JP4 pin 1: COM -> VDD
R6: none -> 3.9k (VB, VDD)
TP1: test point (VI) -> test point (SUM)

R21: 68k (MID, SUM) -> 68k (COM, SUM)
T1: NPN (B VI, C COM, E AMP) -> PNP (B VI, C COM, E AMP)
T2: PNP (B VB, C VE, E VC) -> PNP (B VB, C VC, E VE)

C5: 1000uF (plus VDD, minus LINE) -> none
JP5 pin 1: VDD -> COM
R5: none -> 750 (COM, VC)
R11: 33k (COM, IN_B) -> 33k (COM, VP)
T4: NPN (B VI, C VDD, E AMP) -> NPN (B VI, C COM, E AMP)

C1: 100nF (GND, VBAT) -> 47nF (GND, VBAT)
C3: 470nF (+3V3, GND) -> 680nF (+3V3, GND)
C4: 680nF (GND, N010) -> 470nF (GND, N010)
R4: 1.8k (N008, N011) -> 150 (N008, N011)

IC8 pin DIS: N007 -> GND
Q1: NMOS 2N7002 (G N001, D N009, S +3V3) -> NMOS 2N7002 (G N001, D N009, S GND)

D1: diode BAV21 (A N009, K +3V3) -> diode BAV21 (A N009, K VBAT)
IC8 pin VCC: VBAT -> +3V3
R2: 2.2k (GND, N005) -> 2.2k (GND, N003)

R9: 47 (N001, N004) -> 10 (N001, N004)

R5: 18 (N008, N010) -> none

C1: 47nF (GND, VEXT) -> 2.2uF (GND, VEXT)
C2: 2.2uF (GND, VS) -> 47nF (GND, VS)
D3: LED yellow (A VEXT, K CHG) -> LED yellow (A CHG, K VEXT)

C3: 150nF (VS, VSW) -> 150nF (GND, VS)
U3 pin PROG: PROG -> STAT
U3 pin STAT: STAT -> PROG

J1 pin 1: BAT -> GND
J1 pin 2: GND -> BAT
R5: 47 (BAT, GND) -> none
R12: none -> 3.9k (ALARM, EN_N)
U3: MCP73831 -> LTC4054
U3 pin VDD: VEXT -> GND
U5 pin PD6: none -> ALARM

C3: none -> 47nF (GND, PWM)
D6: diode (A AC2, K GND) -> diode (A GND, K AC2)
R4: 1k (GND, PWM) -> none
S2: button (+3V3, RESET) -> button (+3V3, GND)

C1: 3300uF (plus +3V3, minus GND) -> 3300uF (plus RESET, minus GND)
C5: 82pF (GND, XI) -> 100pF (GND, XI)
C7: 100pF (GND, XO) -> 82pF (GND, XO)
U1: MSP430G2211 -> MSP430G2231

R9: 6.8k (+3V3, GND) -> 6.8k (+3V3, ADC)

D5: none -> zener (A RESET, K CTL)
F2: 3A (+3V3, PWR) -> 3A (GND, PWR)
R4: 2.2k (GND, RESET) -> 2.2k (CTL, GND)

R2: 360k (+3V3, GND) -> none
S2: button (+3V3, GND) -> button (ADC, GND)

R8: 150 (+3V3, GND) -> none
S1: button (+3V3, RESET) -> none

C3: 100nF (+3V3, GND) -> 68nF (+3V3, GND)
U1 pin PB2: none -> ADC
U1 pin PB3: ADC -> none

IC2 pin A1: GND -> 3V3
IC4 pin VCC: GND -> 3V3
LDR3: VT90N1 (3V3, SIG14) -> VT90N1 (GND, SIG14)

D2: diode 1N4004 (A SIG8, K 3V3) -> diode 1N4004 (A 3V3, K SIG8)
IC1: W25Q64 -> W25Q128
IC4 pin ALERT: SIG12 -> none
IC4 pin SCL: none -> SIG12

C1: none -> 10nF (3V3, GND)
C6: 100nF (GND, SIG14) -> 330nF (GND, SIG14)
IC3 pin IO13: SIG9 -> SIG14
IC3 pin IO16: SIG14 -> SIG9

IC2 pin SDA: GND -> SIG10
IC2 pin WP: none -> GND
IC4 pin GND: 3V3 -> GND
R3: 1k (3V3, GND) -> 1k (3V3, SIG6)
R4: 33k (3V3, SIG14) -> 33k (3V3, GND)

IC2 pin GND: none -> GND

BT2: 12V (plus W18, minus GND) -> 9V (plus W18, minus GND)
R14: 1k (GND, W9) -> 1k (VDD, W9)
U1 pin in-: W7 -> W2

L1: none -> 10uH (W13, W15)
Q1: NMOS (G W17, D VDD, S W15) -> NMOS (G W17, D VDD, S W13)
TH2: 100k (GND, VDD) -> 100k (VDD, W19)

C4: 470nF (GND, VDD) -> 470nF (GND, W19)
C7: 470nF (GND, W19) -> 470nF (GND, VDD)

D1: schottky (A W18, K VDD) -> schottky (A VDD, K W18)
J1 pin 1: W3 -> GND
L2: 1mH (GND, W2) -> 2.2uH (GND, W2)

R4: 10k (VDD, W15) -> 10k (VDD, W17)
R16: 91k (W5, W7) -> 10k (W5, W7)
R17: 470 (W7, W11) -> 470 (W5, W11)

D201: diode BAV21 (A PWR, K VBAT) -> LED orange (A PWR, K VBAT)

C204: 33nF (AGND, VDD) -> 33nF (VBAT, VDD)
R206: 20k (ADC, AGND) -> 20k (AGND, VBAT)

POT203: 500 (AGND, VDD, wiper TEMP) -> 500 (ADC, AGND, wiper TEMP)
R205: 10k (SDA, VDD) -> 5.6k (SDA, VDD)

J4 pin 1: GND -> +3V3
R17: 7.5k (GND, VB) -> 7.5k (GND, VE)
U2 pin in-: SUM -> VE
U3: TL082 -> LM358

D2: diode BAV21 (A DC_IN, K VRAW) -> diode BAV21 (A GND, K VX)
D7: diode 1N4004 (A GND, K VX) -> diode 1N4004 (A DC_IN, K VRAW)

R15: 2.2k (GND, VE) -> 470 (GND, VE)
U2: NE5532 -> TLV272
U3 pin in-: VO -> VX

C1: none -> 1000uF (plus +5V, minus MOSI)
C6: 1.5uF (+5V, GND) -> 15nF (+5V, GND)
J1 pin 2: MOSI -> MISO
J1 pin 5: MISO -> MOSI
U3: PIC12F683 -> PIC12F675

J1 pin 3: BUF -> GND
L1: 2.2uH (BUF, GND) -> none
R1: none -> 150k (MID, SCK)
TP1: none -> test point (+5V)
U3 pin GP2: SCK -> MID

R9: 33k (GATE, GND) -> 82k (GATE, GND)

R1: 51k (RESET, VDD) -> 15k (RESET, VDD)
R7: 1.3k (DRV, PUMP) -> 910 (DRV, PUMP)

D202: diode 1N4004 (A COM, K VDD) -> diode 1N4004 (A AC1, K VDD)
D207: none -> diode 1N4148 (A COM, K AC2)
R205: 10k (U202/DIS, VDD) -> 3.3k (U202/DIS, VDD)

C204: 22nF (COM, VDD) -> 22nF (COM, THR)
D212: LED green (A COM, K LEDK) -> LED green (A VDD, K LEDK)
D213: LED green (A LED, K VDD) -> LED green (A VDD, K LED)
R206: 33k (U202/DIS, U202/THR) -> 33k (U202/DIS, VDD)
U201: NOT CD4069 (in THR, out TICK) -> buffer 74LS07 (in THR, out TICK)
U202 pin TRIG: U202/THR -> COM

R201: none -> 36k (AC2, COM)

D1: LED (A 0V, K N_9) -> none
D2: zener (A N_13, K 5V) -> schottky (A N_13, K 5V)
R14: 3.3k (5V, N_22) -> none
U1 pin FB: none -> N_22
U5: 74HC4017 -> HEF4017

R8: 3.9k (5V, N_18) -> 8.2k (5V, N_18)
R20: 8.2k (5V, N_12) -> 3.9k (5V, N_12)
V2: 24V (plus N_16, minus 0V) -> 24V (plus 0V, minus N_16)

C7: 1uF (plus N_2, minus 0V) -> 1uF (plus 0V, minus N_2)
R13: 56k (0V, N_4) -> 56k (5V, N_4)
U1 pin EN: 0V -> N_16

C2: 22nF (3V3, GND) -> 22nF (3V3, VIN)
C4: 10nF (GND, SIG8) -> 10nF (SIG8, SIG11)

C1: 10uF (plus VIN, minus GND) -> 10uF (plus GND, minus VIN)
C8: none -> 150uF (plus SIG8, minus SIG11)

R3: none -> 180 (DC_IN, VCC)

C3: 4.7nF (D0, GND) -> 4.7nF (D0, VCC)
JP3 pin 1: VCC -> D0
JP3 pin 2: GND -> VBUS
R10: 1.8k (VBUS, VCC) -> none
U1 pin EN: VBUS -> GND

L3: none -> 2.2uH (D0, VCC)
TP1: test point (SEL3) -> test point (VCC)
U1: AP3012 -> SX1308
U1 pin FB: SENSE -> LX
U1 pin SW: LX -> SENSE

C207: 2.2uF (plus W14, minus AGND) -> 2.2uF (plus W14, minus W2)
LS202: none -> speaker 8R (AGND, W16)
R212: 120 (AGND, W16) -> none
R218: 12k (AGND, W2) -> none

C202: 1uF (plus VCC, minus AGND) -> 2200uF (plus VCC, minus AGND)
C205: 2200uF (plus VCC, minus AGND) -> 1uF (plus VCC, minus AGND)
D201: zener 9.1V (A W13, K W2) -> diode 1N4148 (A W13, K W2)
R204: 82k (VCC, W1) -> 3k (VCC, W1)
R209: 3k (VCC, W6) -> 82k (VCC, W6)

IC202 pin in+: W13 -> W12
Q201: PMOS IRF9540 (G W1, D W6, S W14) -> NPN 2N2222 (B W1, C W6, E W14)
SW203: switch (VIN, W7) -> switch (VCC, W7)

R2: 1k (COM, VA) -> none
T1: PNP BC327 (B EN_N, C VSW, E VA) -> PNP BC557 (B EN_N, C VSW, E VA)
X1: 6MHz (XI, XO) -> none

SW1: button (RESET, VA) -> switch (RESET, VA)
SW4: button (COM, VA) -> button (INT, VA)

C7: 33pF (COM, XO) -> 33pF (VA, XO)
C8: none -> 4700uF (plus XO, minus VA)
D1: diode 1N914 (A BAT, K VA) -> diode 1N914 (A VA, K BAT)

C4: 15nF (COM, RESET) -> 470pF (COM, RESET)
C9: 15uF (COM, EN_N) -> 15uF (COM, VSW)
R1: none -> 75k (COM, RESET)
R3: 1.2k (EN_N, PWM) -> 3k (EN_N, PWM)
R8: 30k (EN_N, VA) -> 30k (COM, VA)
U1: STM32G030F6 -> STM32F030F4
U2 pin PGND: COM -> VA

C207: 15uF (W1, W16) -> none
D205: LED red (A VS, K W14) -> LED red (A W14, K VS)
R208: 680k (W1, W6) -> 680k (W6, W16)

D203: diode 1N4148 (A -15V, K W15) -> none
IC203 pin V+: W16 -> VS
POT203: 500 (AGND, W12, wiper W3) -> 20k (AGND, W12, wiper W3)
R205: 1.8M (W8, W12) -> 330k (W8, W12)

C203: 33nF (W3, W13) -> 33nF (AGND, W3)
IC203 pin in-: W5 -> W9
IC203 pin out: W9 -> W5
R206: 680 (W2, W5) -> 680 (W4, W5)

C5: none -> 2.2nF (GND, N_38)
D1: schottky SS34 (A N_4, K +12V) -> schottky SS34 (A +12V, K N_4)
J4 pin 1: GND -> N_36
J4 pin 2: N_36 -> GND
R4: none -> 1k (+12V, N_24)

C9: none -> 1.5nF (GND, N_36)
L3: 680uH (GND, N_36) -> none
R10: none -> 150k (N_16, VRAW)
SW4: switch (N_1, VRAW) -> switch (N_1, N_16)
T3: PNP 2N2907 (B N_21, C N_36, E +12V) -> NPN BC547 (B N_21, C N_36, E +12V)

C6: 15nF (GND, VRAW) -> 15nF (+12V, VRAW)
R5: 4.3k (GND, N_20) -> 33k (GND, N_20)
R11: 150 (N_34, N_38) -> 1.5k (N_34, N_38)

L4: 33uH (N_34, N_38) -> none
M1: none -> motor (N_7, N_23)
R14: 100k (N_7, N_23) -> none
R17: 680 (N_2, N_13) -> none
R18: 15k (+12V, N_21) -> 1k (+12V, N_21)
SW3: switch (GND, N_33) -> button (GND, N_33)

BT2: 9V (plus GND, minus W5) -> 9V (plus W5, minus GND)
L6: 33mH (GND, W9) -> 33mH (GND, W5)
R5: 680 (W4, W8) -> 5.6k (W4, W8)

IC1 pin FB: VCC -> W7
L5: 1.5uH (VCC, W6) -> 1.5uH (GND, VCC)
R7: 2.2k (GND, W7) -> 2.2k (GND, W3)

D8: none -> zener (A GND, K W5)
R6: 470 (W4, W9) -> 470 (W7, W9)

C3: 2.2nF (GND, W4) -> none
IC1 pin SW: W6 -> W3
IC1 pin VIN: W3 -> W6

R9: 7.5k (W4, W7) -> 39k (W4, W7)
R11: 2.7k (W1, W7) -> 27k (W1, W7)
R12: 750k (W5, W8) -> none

________

> **WHAT YOU HAVE TO DO**: Look in the material above for the line with "LS202: none -> speaker 8R (AGND, W16)" and the line with "IC202 pin in+: W13 -> W12", and transcribe exactly those lines and all lines between them, nothing more.

> **TASK ANSWER**:
LS202: none -> speaker 8R (AGND, W16)
R212: 120 (AGND, W16) -> none
R218: 12k (AGND, W2) -> none

C202: 1uF (plus VCC, minus AGND) -> 2200uF (plus VCC, minus AGND)
C205: 2200uF (plus VCC, minus AGND) -> 1uF (plus VCC, minus AGND)
D201: zener 9.1V (A W13, K W2) -> diode 1N4148 (A W13, K W2)
R204: 82k (VCC, W1) -> 3k (VCC, W1)
R209: 3k (VCC, W6) -> 82k (VCC, W6)

IC202 pin in+: W13 -> W12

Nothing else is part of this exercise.